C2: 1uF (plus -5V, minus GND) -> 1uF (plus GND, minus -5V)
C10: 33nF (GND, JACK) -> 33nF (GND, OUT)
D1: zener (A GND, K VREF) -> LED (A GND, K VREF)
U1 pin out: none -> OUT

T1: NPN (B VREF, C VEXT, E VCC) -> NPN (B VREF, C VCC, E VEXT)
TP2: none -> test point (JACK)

--

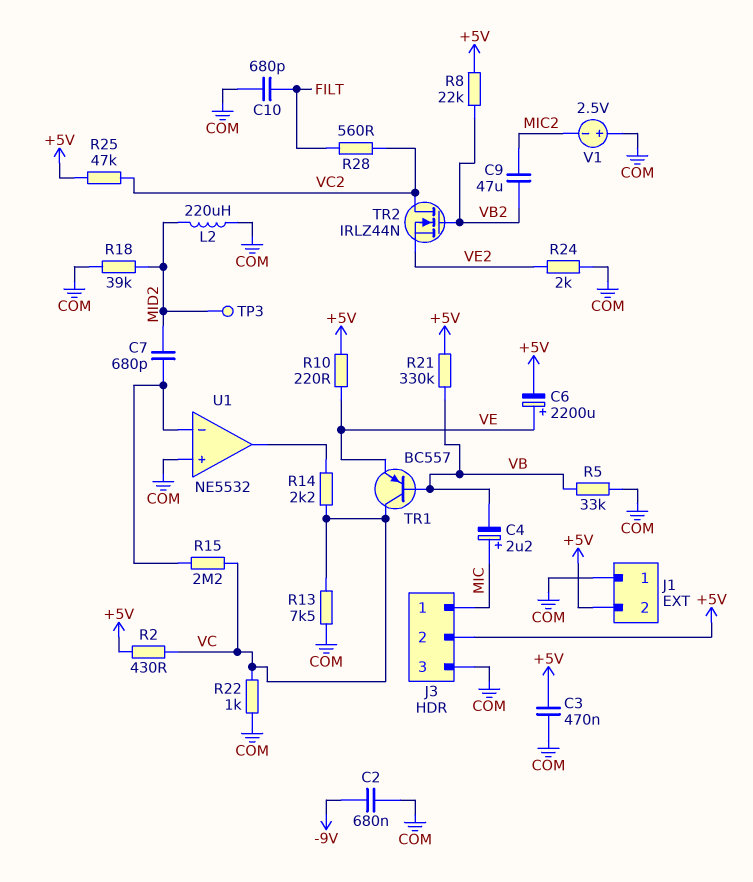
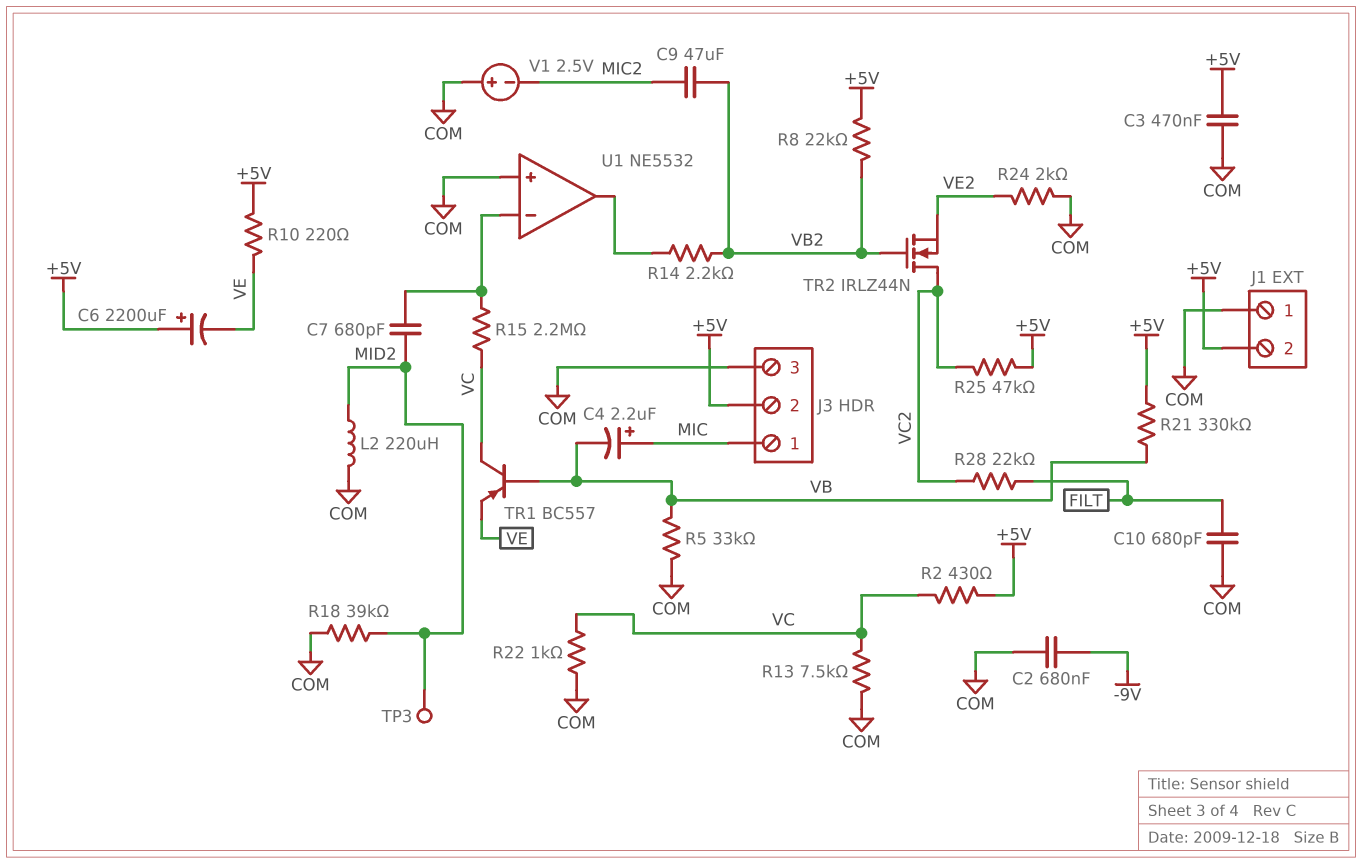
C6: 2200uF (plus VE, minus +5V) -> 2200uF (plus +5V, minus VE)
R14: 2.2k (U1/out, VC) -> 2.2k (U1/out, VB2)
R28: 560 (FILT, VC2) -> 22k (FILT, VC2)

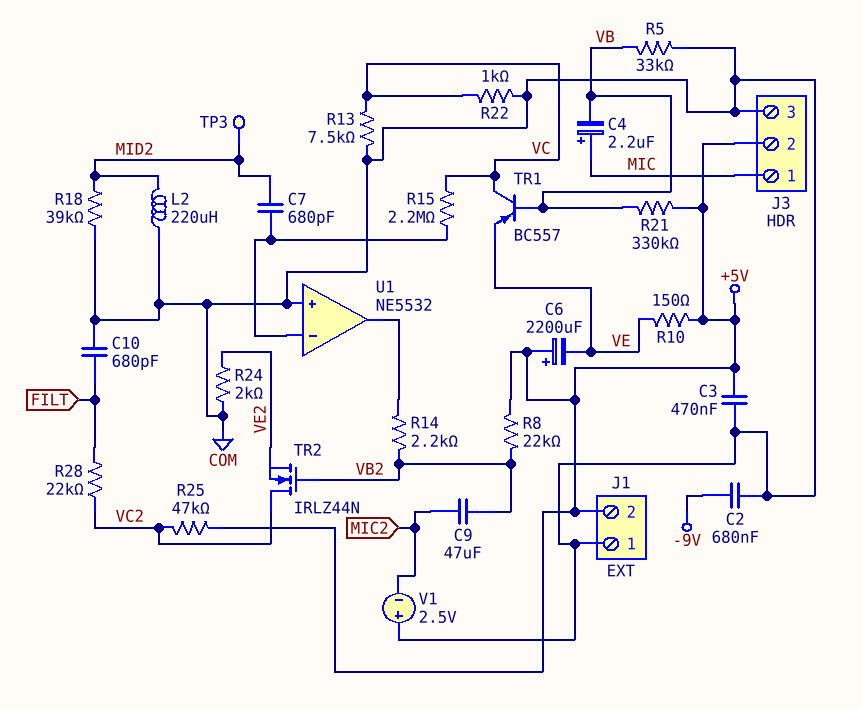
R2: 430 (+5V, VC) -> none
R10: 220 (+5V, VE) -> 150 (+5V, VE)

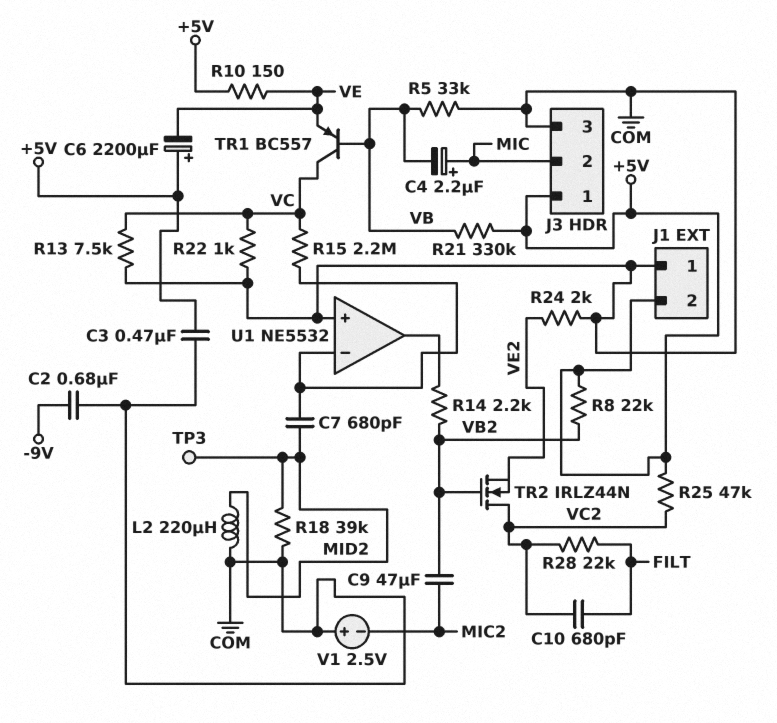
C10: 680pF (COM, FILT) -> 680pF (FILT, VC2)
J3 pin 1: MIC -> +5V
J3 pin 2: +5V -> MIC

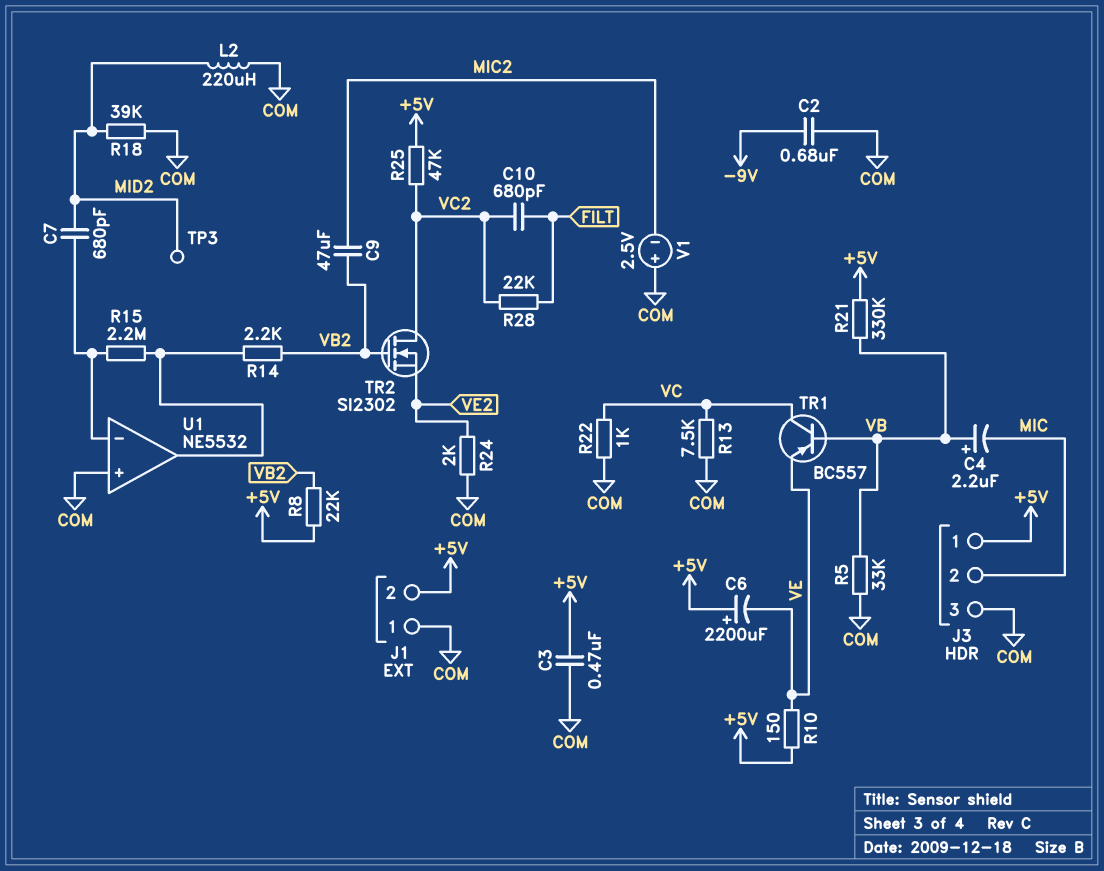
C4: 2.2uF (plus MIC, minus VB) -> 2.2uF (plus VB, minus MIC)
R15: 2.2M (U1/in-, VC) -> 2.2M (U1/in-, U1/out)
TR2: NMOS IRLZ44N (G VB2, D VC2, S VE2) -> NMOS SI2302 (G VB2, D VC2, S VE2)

Your task => Everything above from the line with "C10: 680pF (COM, FILT) -> 680pF (FILT, VC2)" through the line with "TR2: NMOS IRLZ44N" should be retyped exactly, and nothing else; omit pictures.

Response to this exercise =>
C10: 680pF (COM, FILT) -> 680pF (FILT, VC2)
J3 pin 1: MIC -> +5V
J3 pin 2: +5V -> MIC

C4: 2.2uF (plus MIC, minus VB) -> 2.2uF (plus VB, minus MIC)
R15: 2.2M (U1/in-, VC) -> 2.2M (U1/in-, U1/out)
TR2: NMOS IRLZ44N (G VB2, D VC2, S VE2) -> NMOS SI2302 (G VB2, D VC2, S VE2)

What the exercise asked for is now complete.